PROBLEM REQUIREMENTS: The full listing needs to be output exactly.

INPUT MATERIAL:
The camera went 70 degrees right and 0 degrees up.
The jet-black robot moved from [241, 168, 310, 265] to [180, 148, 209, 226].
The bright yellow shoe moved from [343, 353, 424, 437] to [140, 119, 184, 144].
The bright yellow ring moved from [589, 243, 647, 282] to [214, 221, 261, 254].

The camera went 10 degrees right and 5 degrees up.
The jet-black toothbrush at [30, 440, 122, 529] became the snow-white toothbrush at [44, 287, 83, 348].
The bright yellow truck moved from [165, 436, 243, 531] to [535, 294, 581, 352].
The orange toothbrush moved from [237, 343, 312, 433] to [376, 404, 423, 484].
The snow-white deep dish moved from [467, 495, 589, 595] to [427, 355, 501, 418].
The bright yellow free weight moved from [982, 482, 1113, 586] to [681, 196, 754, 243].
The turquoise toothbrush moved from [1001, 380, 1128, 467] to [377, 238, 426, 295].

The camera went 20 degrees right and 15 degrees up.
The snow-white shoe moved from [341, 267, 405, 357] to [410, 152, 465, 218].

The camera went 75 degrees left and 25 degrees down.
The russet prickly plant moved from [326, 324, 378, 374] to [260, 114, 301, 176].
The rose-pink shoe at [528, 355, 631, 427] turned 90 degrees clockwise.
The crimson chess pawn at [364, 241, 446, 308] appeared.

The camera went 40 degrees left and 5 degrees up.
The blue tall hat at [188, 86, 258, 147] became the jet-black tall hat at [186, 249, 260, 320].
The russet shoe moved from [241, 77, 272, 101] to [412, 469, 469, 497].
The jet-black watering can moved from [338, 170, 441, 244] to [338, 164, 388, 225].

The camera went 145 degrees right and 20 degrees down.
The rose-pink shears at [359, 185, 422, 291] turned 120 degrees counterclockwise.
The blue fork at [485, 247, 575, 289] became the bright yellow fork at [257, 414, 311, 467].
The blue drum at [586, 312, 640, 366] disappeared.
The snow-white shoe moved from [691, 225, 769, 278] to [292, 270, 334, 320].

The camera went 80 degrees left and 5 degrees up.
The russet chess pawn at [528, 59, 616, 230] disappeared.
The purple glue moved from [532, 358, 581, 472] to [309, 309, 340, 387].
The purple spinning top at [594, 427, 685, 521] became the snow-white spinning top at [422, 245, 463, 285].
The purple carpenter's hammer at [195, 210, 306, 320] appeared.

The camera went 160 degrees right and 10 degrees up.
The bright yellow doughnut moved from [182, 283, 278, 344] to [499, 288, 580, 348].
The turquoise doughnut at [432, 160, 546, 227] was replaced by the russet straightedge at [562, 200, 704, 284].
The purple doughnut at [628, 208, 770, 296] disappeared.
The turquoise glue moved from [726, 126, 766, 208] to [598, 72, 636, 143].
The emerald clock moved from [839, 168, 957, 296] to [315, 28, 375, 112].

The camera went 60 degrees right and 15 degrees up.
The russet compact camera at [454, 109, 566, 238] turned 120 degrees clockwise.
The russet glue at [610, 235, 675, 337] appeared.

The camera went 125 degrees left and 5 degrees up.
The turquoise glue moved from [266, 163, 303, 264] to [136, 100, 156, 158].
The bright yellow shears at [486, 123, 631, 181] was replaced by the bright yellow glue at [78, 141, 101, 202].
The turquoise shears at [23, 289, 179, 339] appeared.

SOLUTION TO THE PROBLEM:
The camera went 70 degrees right and 0 degrees up.
The jet-black robot moved from [241, 168, 310, 265] to [180, 148, 209, 226].
The bright yellow shoe moved from [343, 353, 424, 437] to [140, 119, 184, 144].
The bright yellow ring moved from [589, 243, 647, 282] to [214, 221, 261, 254].

The camera went 10 degrees right and 5 degrees up.
The jet-black toothbrush at [30, 440, 122, 529] became the snow-white toothbrush at [44, 287, 83, 348].
The bright yellow truck moved from [165, 436, 243, 531] to [535, 294, 581, 352].
The orange toothbrush moved from [237, 343, 312, 433] to [376, 404, 423, 484].
The snow-white deep dish moved from [467, 495, 589, 595] to [427, 355, 501, 418].
The bright yellow free weight moved from [982, 482, 1113, 586] to [681, 196, 754, 243].
The turquoise toothbrush moved from [1001, 380, 1128, 467] to [377, 238, 426, 295].

The camera went 20 degrees right and 15 degrees up.
The snow-white shoe moved from [341, 267, 405, 357] to [410, 152, 465, 218].

The camera went 75 degrees left and 25 degrees down.
The russet prickly plant moved from [326, 324, 378, 374] to [260, 114, 301, 176].
The rose-pink shoe at [528, 355, 631, 427] turned 90 degrees clockwise.
The crimson chess pawn at [364, 241, 446, 308] appeared.

The camera went 40 degrees left and 5 degrees up.
The blue tall hat at [188, 86, 258, 147] became the jet-black tall hat at [186, 249, 260, 320].
The russet shoe moved from [241, 77, 272, 101] to [412, 469, 469, 497].
The jet-black watering can moved from [338, 170, 441, 244] to [338, 164, 388, 225].

The camera went 145 degrees right and 20 degrees down.
The rose-pink shears at [359, 185, 422, 291] turned 120 degrees counterclockwise.
The blue fork at [485, 247, 575, 289] became the bright yellow fork at [257, 414, 311, 467].
The blue drum at [586, 312, 640, 366] disappeared.
The snow-white shoe moved from [691, 225, 769, 278] to [292, 270, 334, 320].

The camera went 80 degrees left and 5 degrees up.
The russet chess pawn at [528, 59, 616, 230] disappeared.
The purple glue moved from [532, 358, 581, 472] to [309, 309, 340, 387].
The purple spinning top at [594, 427, 685, 521] became the snow-white spinning top at [422, 245, 463, 285].
The purple carpenter's hammer at [195, 210, 306, 320] appeared.

The camera went 160 degrees right and 10 degrees up.
The bright yellow doughnut moved from [182, 283, 278, 344] to [499, 288, 580, 348].
The turquoise doughnut at [432, 160, 546, 227] was replaced by the russet straightedge at [562, 200, 704, 284].
The purple doughnut at [628, 208, 770, 296] disappeared.
The turquoise glue moved from [726, 126, 766, 208] to [598, 72, 636, 143].
The emerald clock moved from [839, 168, 957, 296] to [315, 28, 375, 112].

The camera went 60 degrees right and 15 degrees up.
The russet compact camera at [454, 109, 566, 238] turned 120 degrees clockwise.
The russet glue at [610, 235, 675, 337] appeared.

The camera went 125 degrees left and 5 degrees up.
The turquoise glue moved from [266, 163, 303, 264] to [136, 100, 156, 158].
The bright yellow shears at [486, 123, 631, 181] was replaced by the bright yellow glue at [78, 141, 101, 202].
The turquoise shears at [23, 289, 179, 339] appeared.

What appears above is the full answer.